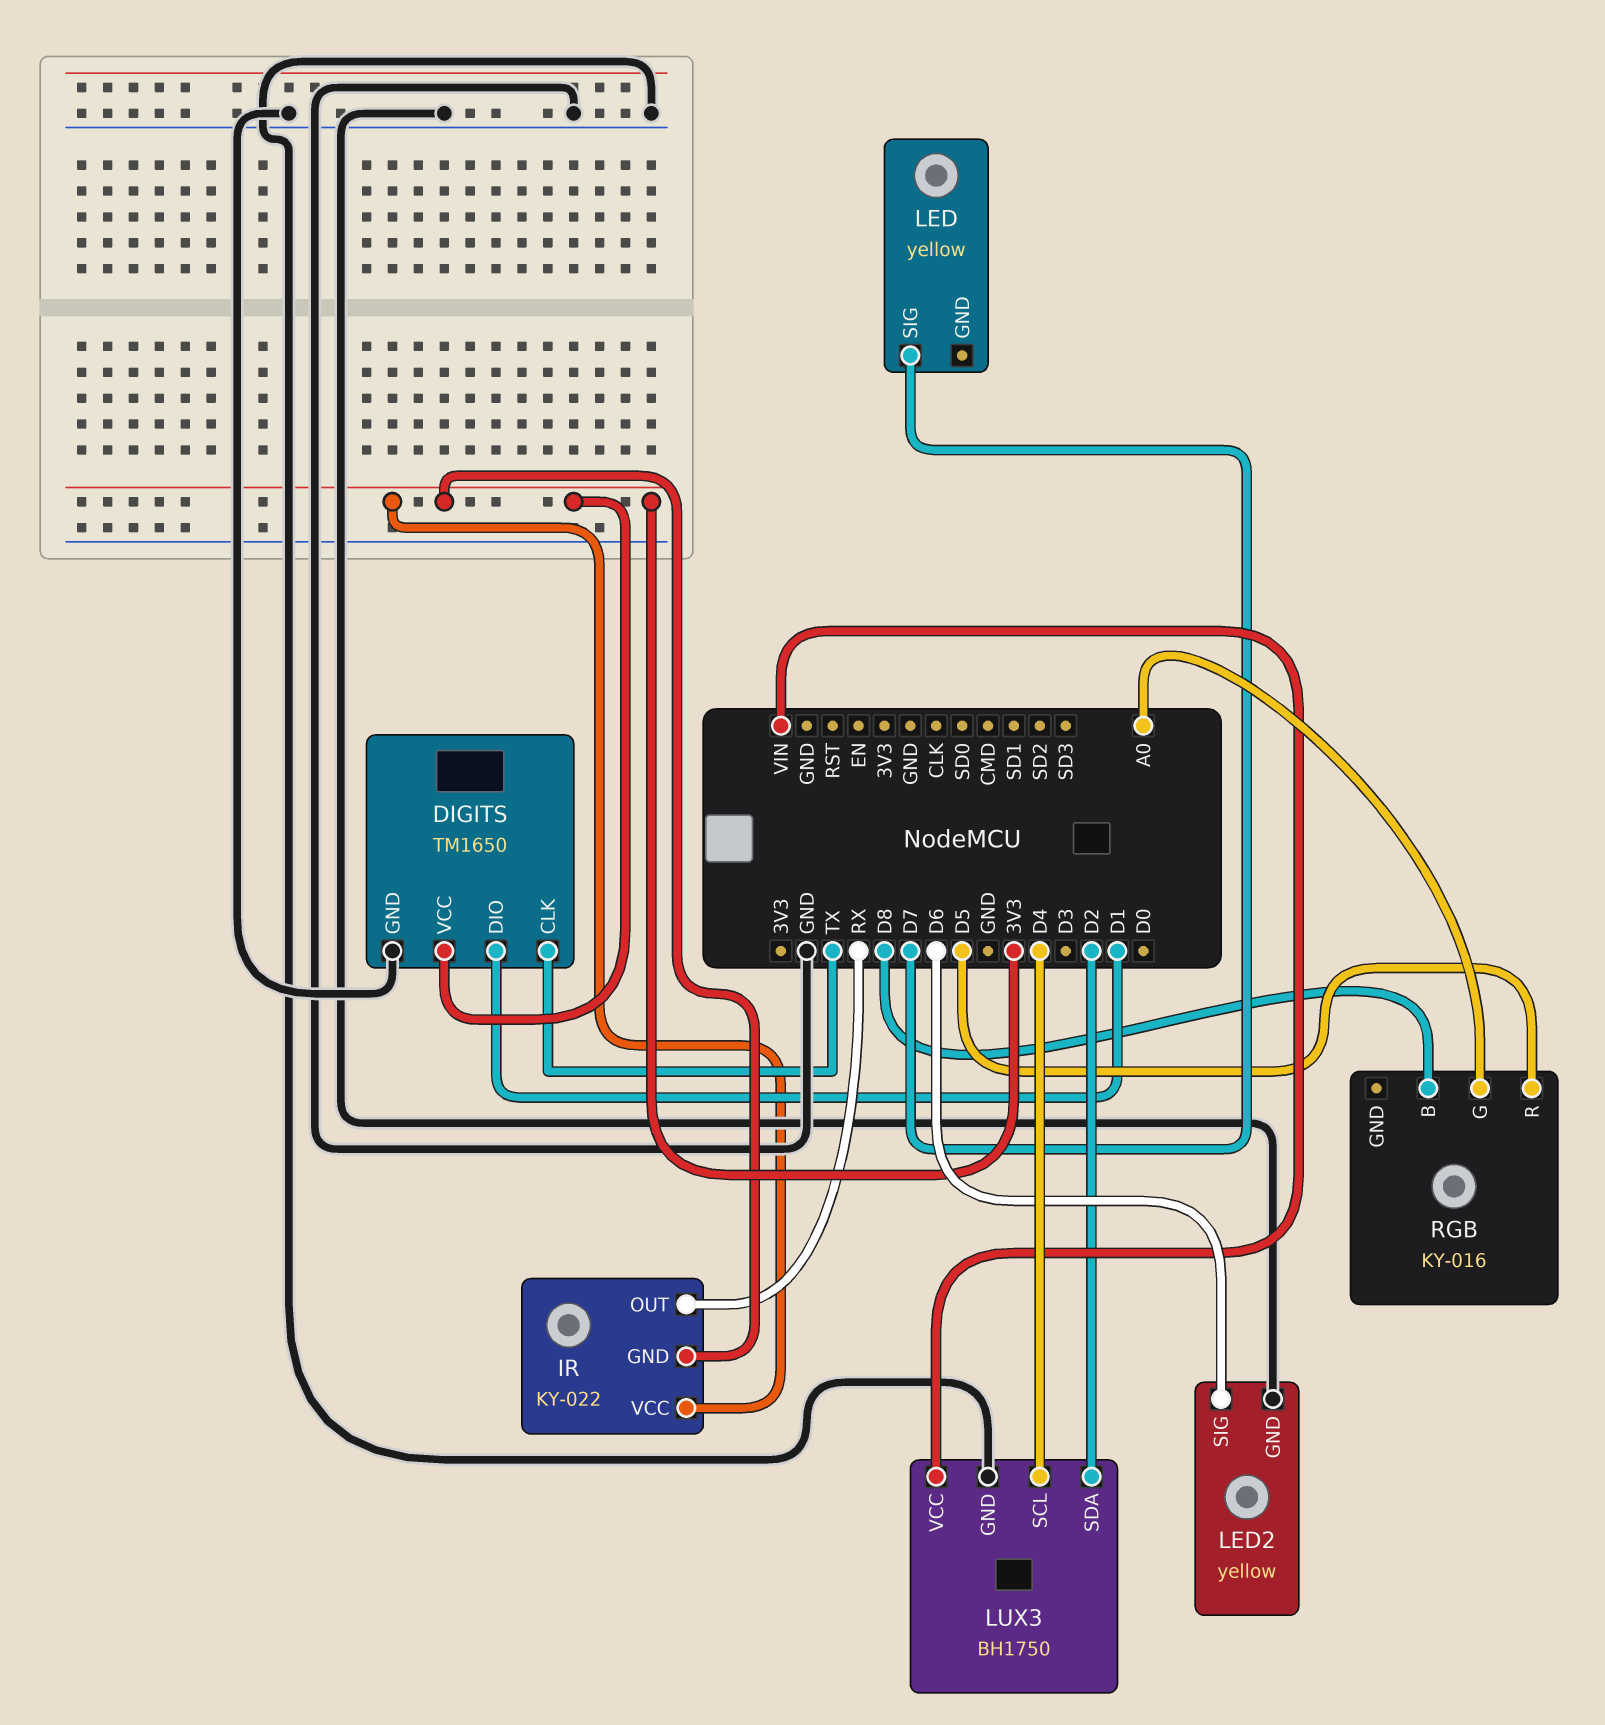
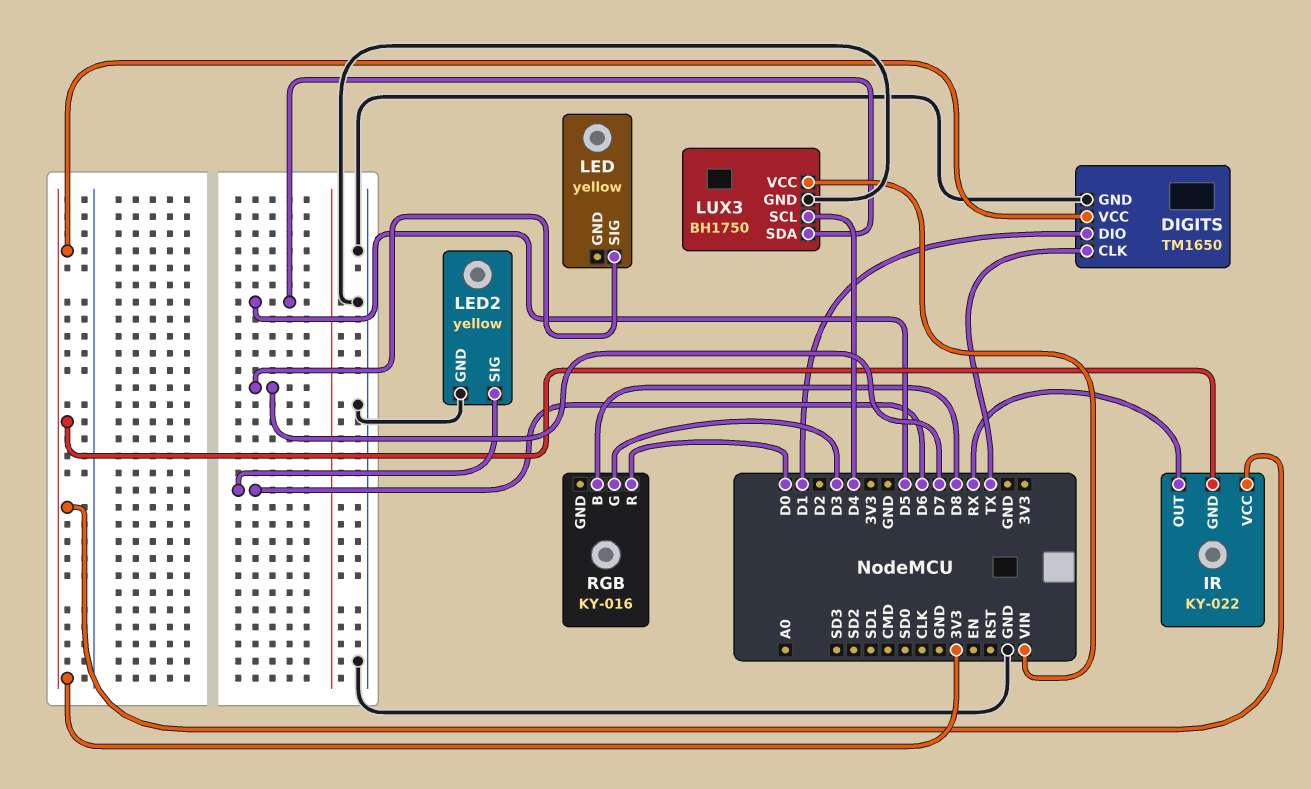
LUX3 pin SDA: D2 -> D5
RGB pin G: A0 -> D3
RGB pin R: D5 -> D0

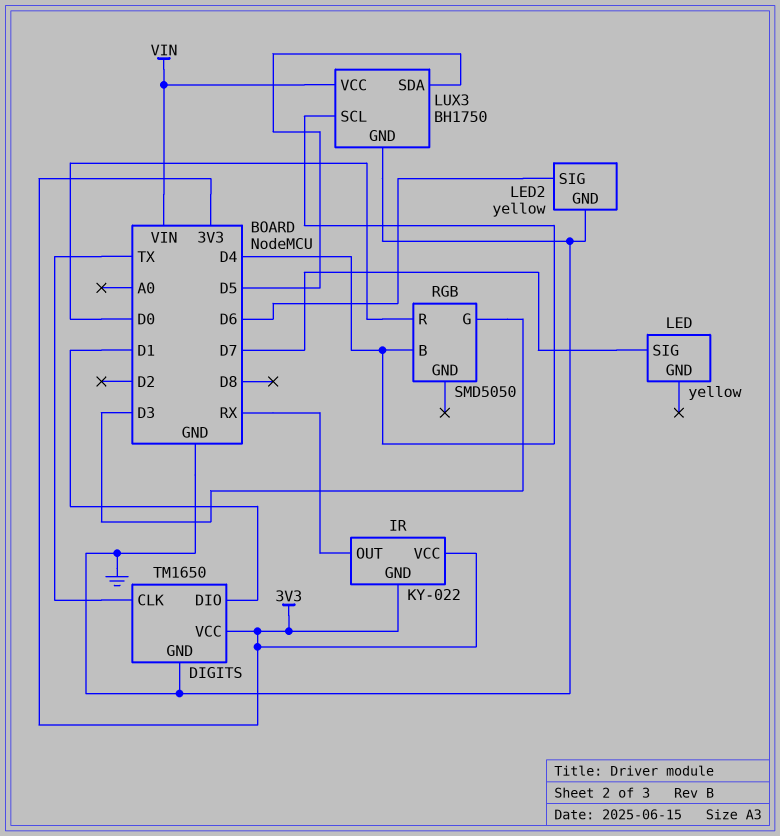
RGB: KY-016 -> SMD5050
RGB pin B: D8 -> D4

....

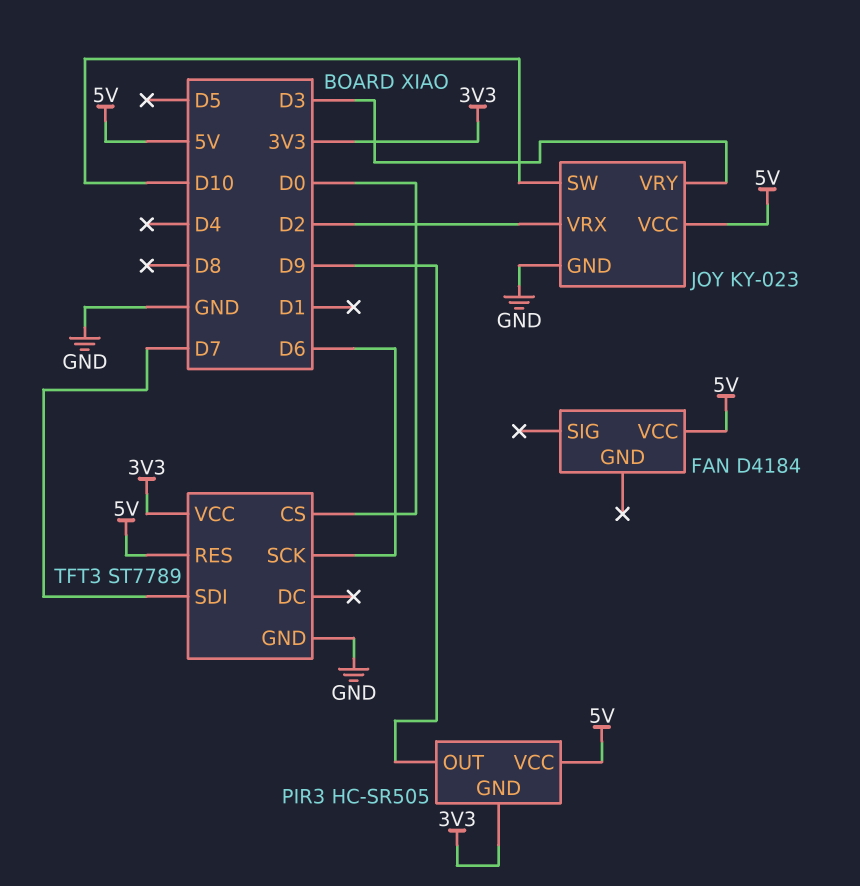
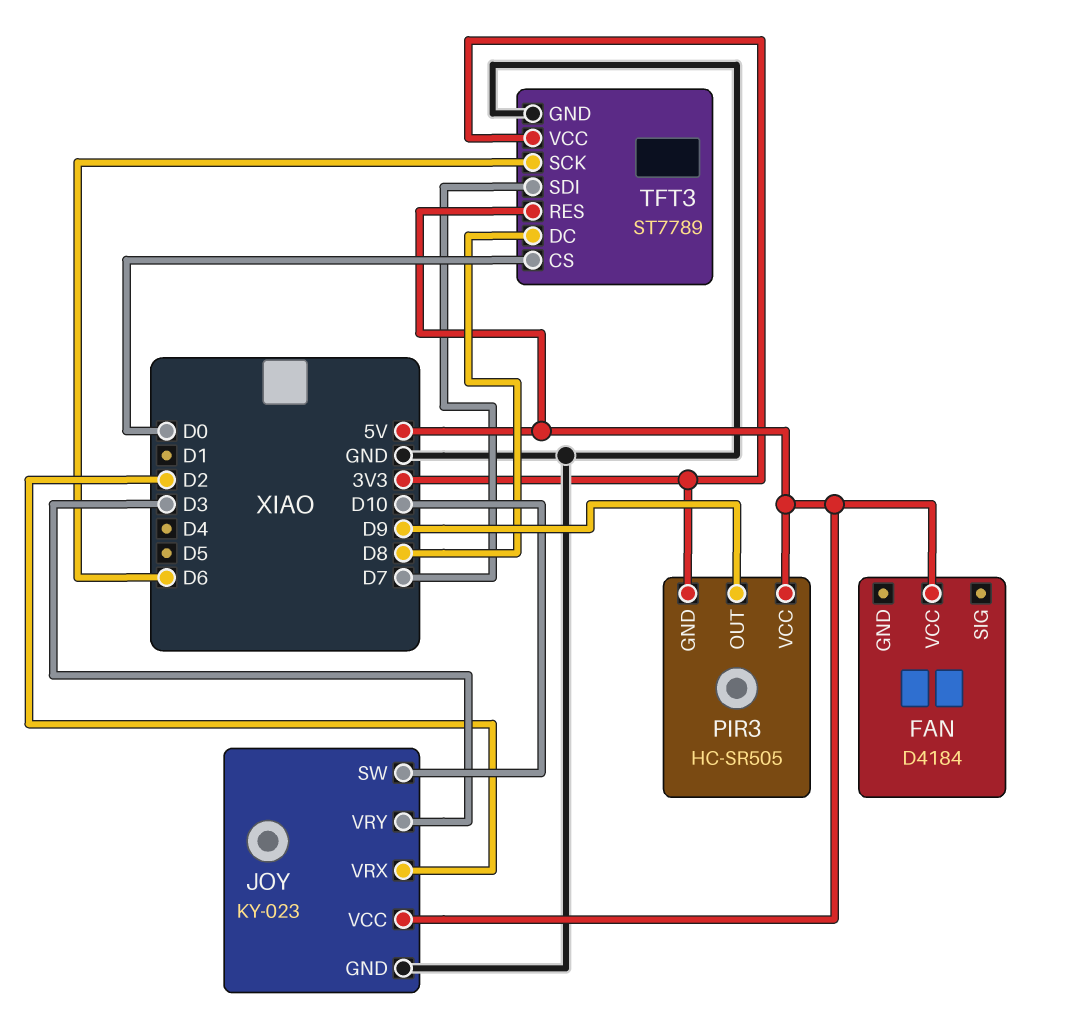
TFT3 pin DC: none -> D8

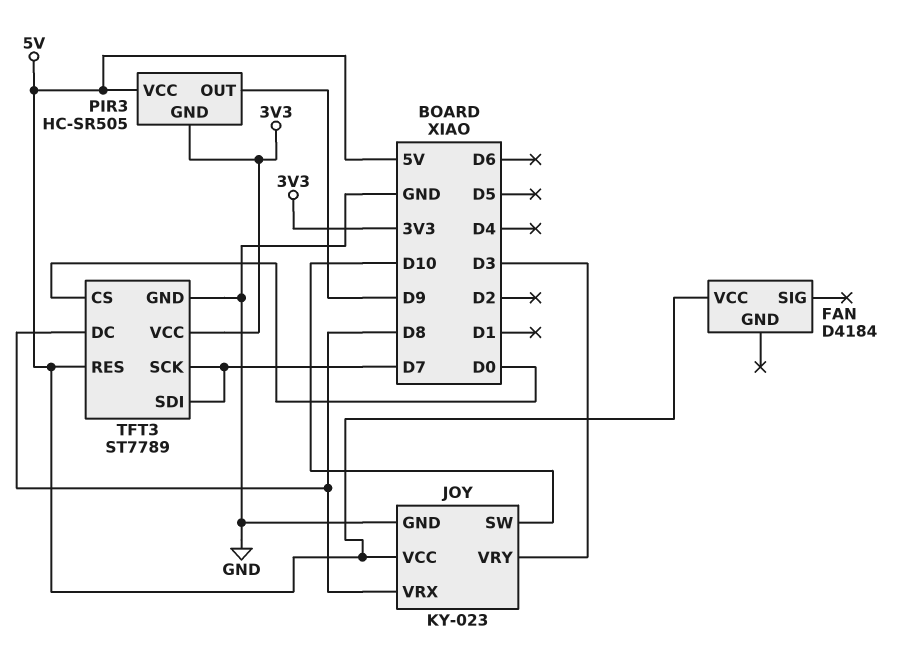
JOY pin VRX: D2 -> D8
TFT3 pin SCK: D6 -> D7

....

_WORK ITEM:_
Take the lines above starting at the one containing "LUX3 pin SDA: D2 -> D5" and ending at the one containing "RGB pin B: D8 -> D4", and print them again exactly, without pictures.

_COMPLETED EXERCISE:_
LUX3 pin SDA: D2 -> D5
RGB pin G: A0 -> D3
RGB pin R: D5 -> D0

RGB: KY-016 -> SMD5050
RGB pin B: D8 -> D4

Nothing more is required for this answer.